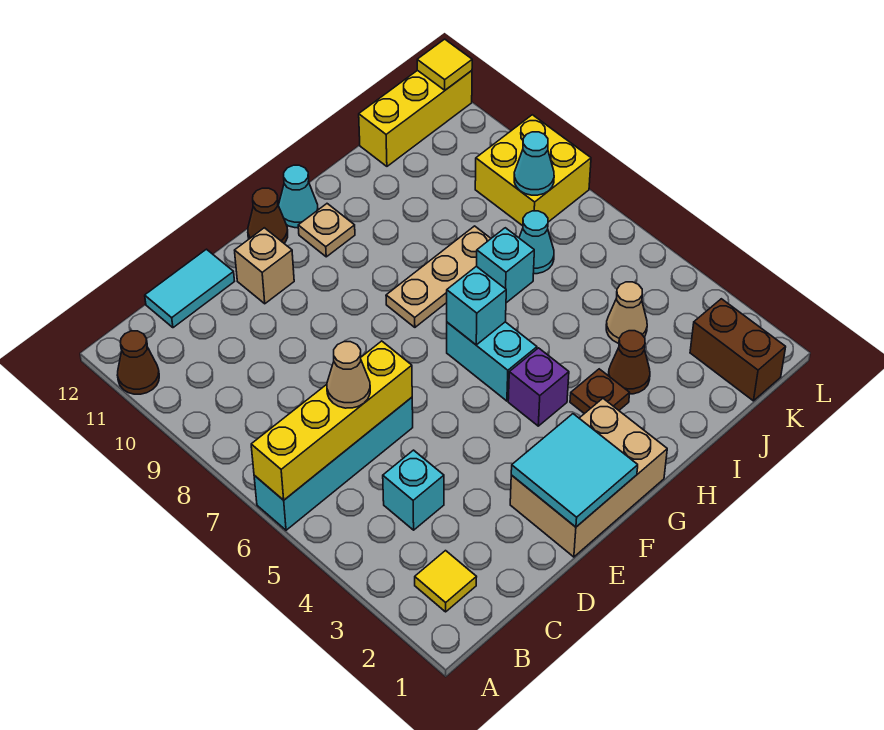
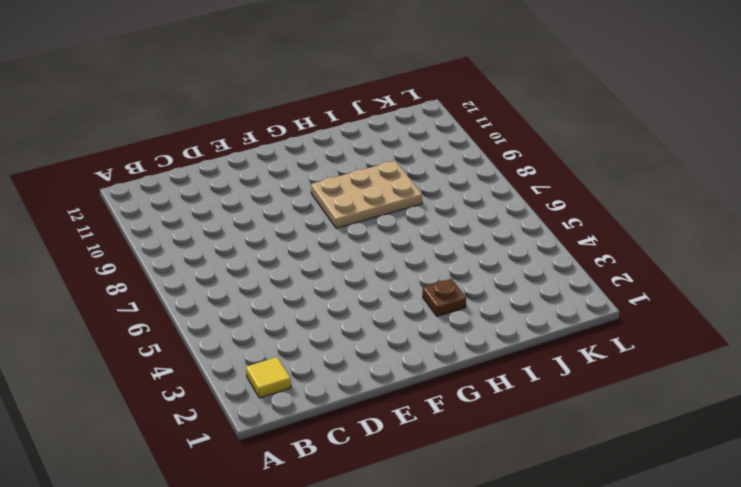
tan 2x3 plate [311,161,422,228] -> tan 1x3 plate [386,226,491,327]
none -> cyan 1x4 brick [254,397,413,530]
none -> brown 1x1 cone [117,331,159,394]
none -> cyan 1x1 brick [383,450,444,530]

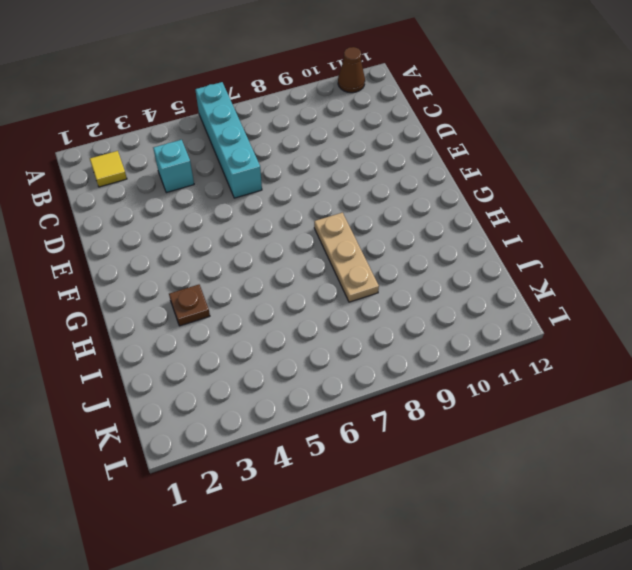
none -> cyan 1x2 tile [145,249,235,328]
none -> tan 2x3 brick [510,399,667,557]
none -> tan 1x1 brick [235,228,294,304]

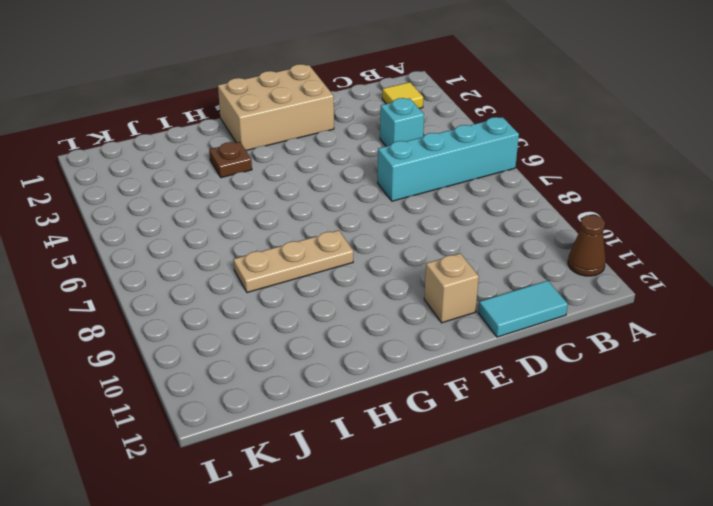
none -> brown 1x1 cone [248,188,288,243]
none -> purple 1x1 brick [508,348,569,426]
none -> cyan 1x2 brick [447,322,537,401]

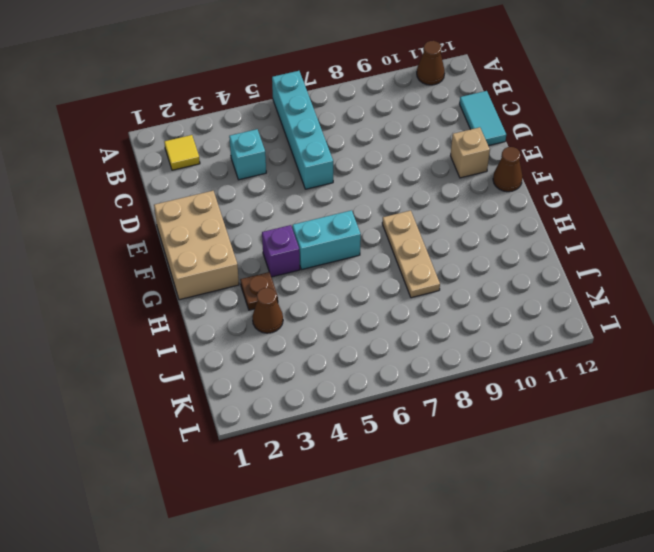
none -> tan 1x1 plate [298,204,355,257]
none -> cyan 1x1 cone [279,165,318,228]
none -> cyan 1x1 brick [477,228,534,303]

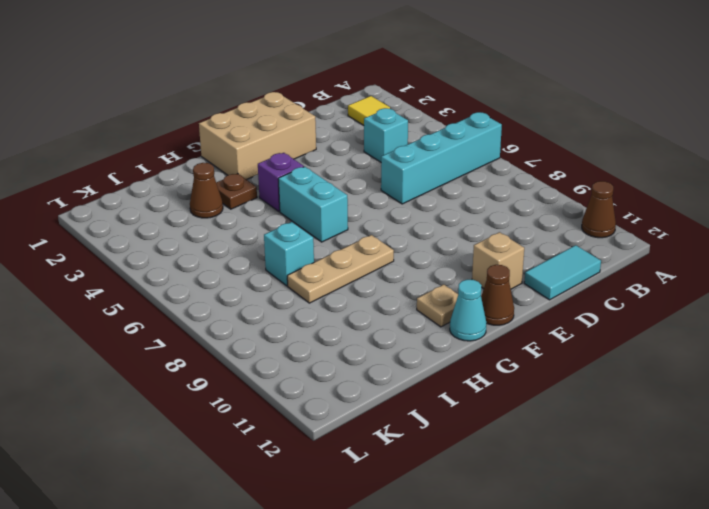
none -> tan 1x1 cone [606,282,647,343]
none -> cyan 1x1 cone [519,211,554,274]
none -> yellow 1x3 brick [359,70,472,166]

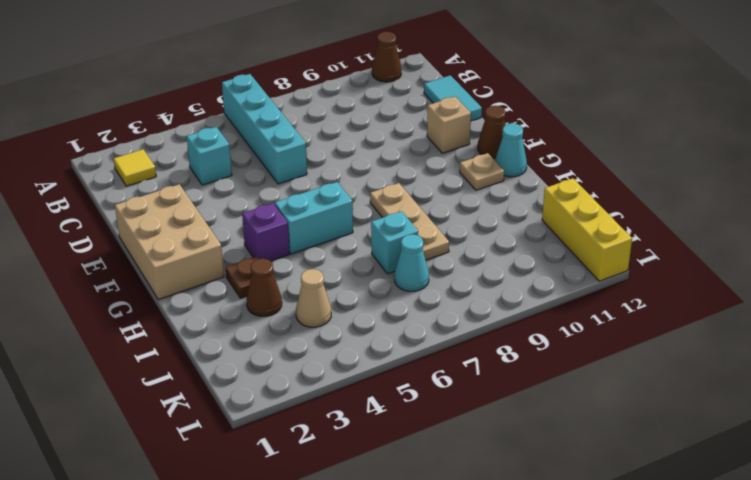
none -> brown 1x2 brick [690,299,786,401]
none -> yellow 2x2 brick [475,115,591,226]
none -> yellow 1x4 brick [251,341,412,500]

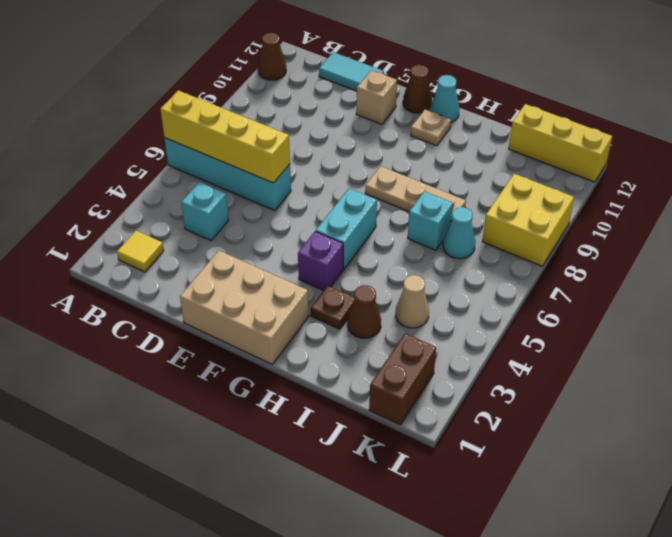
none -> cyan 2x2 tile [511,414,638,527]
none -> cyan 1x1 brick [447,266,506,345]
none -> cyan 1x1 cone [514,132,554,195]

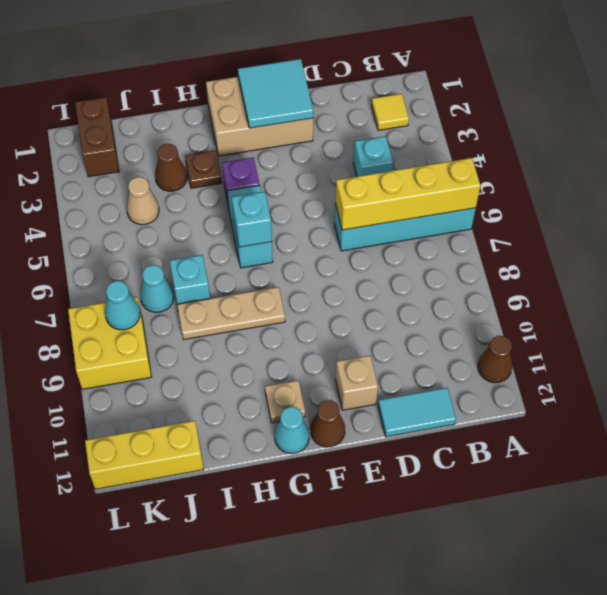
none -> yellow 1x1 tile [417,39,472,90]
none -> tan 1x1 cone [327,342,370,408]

* * *

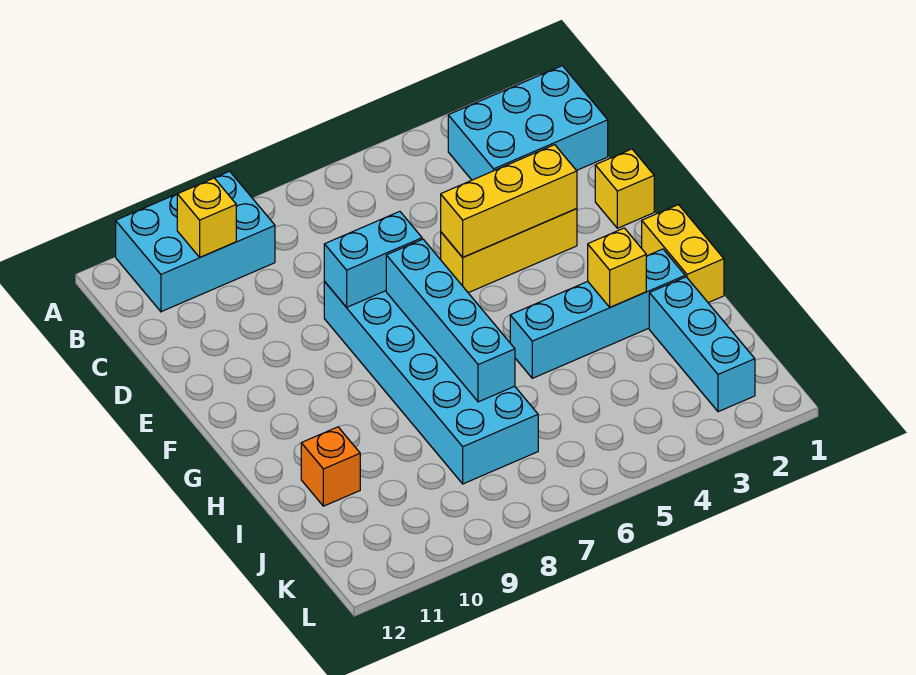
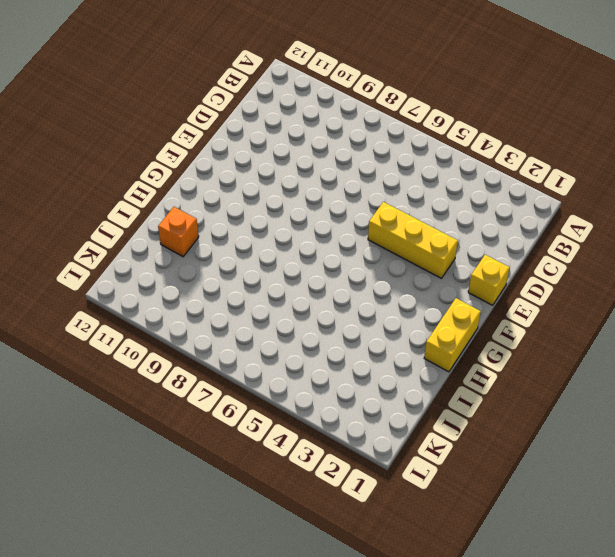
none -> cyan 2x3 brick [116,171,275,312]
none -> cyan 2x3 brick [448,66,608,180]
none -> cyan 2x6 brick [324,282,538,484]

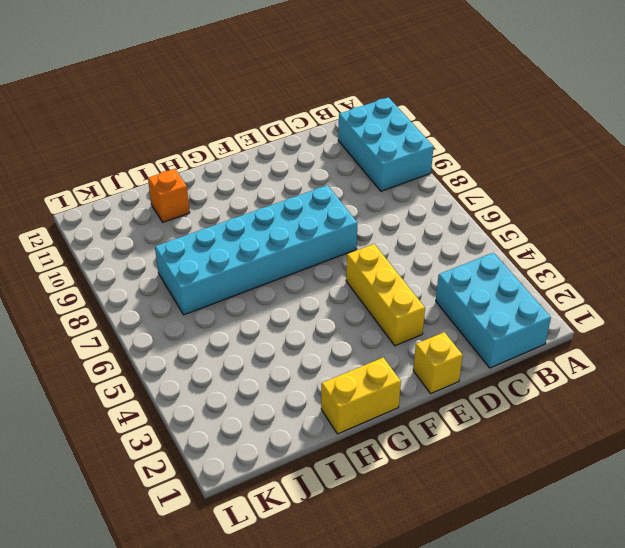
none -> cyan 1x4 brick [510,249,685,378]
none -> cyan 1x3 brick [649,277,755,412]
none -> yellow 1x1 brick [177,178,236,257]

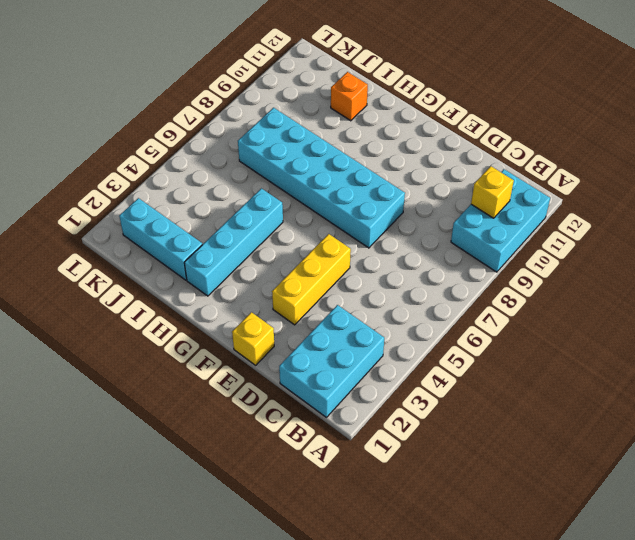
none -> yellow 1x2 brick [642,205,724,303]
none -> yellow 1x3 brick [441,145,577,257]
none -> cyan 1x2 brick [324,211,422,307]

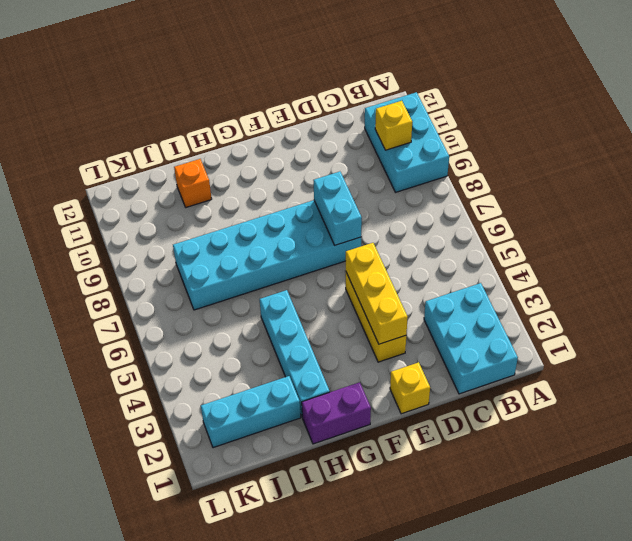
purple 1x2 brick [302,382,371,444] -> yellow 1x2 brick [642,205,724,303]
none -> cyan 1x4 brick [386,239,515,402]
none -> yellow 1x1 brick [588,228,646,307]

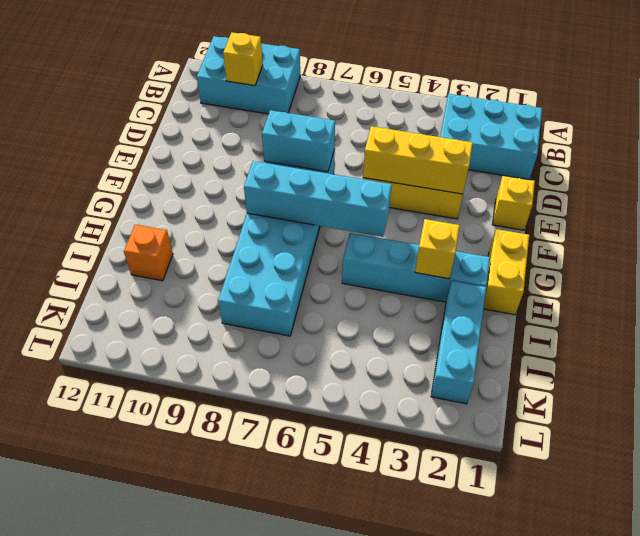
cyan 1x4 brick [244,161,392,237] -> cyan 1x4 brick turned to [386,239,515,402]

• PROBLEM TO WORK ON:
Every line from the one with "none -> cyan 1x1 cone [519,211,554,274]" through the one with "none -> tan 1x1 cone [327,342,370,408]" is to be reproduced exactly as written above, and the pictures are to be dropped.

• RESULT:
none -> cyan 1x1 cone [519,211,554,274]
none -> yellow 1x3 brick [359,70,472,166]

none -> brown 1x2 brick [690,299,786,401]
none -> yellow 2x2 brick [475,115,591,226]
none -> yellow 1x4 brick [251,341,412,500]

none -> cyan 2x2 tile [511,414,638,527]
none -> cyan 1x1 brick [447,266,506,345]
none -> cyan 1x1 cone [514,132,554,195]

none -> yellow 1x1 tile [417,39,472,90]
none -> tan 1x1 cone [327,342,370,408]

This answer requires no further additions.